→ **Source data**

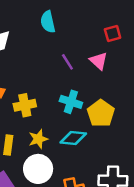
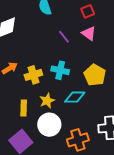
red square: (113, 34) -> (88, 11), moved
cyan cross: (71, 102) -> (60, 70), moved

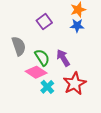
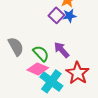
purple square: (44, 22) -> (56, 15), moved
cyan cross: (47, 87) -> (51, 81), size x1.6

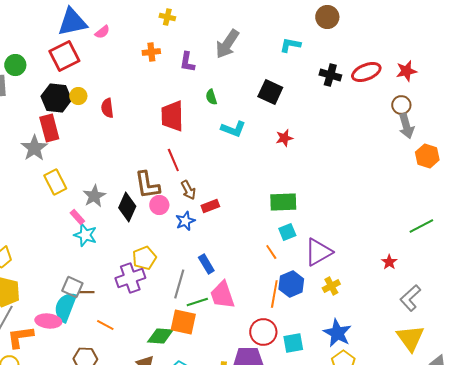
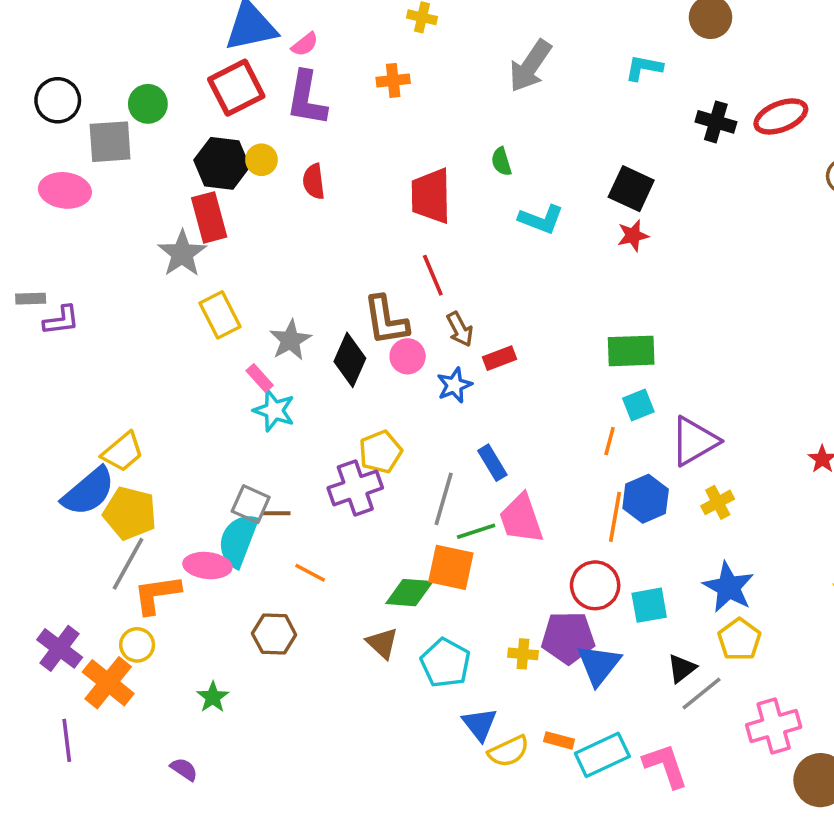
purple L-shape: (187, 62) -> (307, 98), moved, size x1.5
black square: (270, 92) -> (631, 189), moved
orange line: (271, 252) -> (610, 441), turned 49

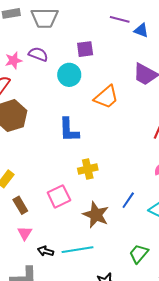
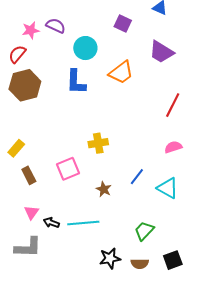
purple square: (85, 49) -> (123, 23), moved, turned 30
blue L-shape: (69, 130) -> (76, 82), moved
brown star: (96, 215) -> (104, 189), size x0.6
pink triangle: (25, 233) -> (31, 212), moved

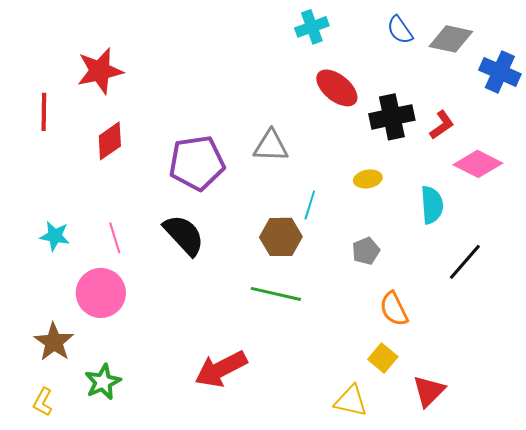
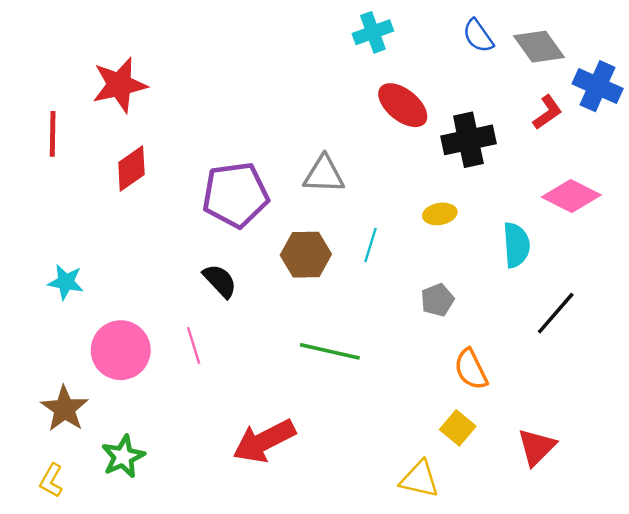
gray diamond: (451, 39) -> (539, 47), turned 42
red L-shape: (442, 125) -> (547, 112), moved
black semicircle: (184, 235) -> (220, 281), size x0.7
brown hexagon: (281, 237) -> (306, 255), moved
pink line: (115, 238) -> (194, 345), moved
red triangle: (429, 391) -> (537, 447), moved

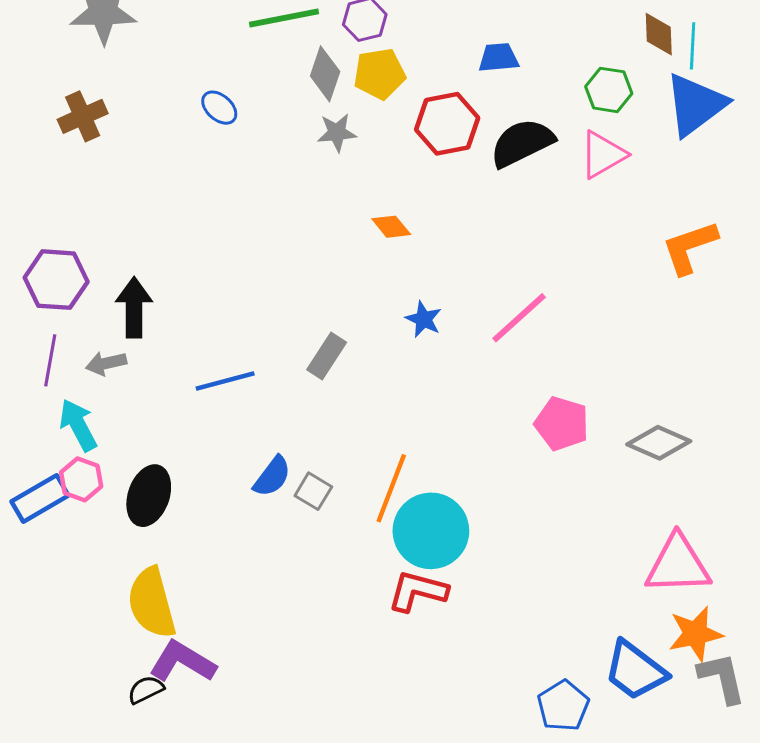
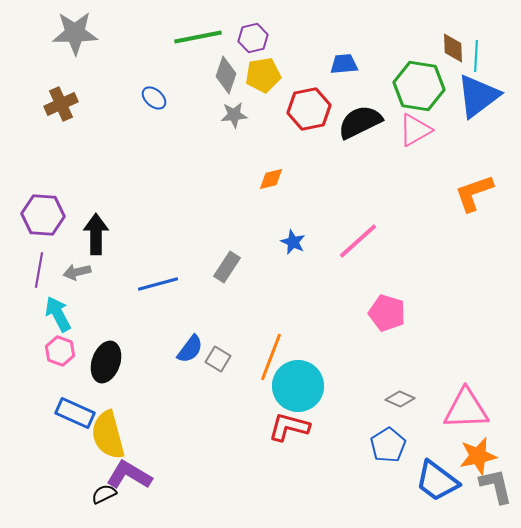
green hexagon: (609, 90) -> (419, 86), size x1.6
orange diamond: (391, 227) -> (271, 179), turned -64
gray diamond: (659, 443) -> (400, 399), moved, size x0.7
blue rectangle: (40, 499) -> (75, 413), moved, turned 54
blue pentagon: (563, 706) -> (388, 445), moved

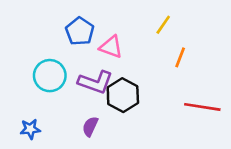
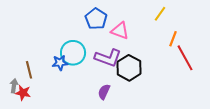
red line: (202, 107) -> (185, 58), moved, turned 52
blue star: (30, 129) -> (60, 63), moved

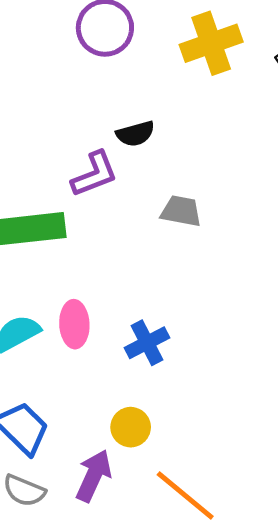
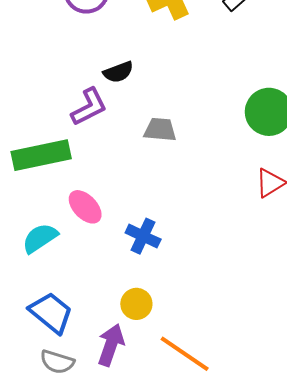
pink ellipse: (74, 324) -> (85, 207), moved, turned -36
blue cross: (147, 343) -> (143, 236), turned -32

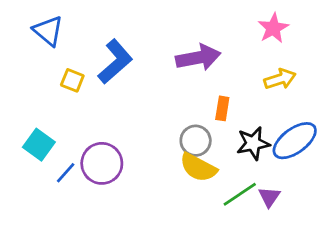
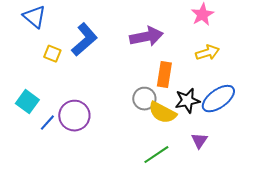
orange rectangle: (222, 108) -> (164, 75), size x1.4
yellow semicircle: (198, 167) -> (162, 113), moved
green line: (240, 194) -> (156, 155), moved

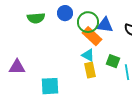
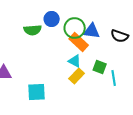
green semicircle: (36, 18) -> (33, 30), moved
yellow rectangle: (90, 70) -> (77, 76), turned 56

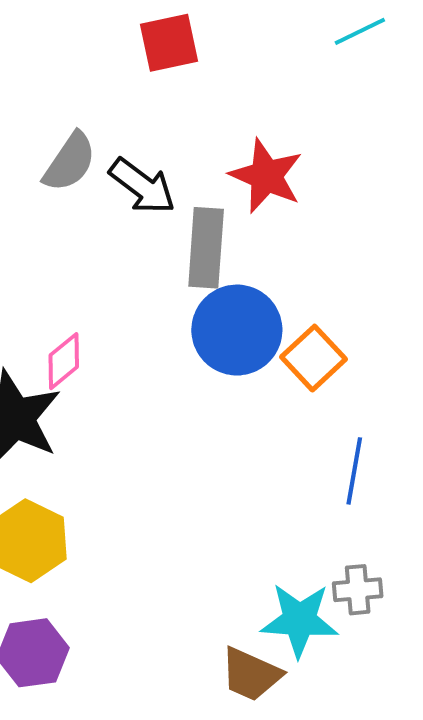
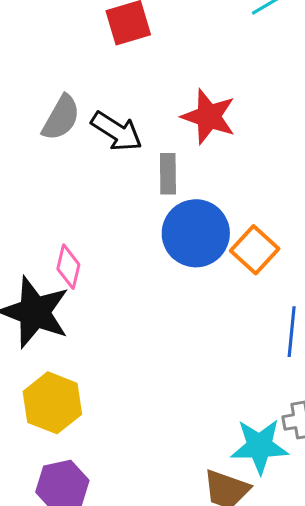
gray rectangle: (206, 248) -> (168, 174), size x0.7
pink diamond: (64, 361) -> (68, 267), turned -33

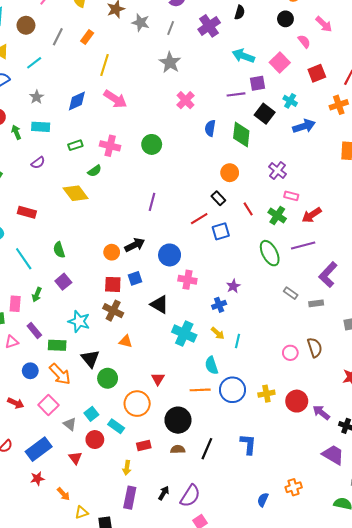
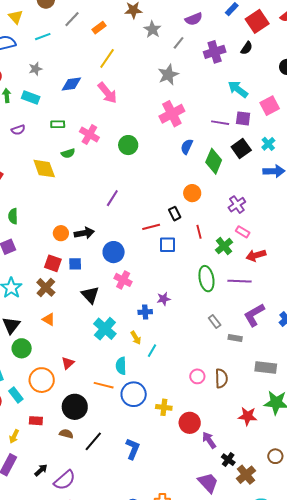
pink cross: (185, 100) -> (172, 114), size x1.4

→ **What is needed**
Range to print from the listing above: from the line with "purple L-shape: (187, 62)" up to and including the line with "red L-shape: (442, 125) -> (547, 112), moved". Please print those lines exactly, with no pictures and nothing more.

→ **Written reply**
purple L-shape: (187, 62) -> (307, 98), moved, size x1.5
black square: (270, 92) -> (631, 189), moved
orange line: (271, 252) -> (610, 441), turned 49

purple square: (85, 49) -> (123, 23), moved, turned 30
blue L-shape: (69, 130) -> (76, 82), moved
brown star: (96, 215) -> (104, 189), size x0.6
pink triangle: (25, 233) -> (31, 212), moved

gray diamond: (451, 39) -> (539, 47), turned 42
red L-shape: (442, 125) -> (547, 112), moved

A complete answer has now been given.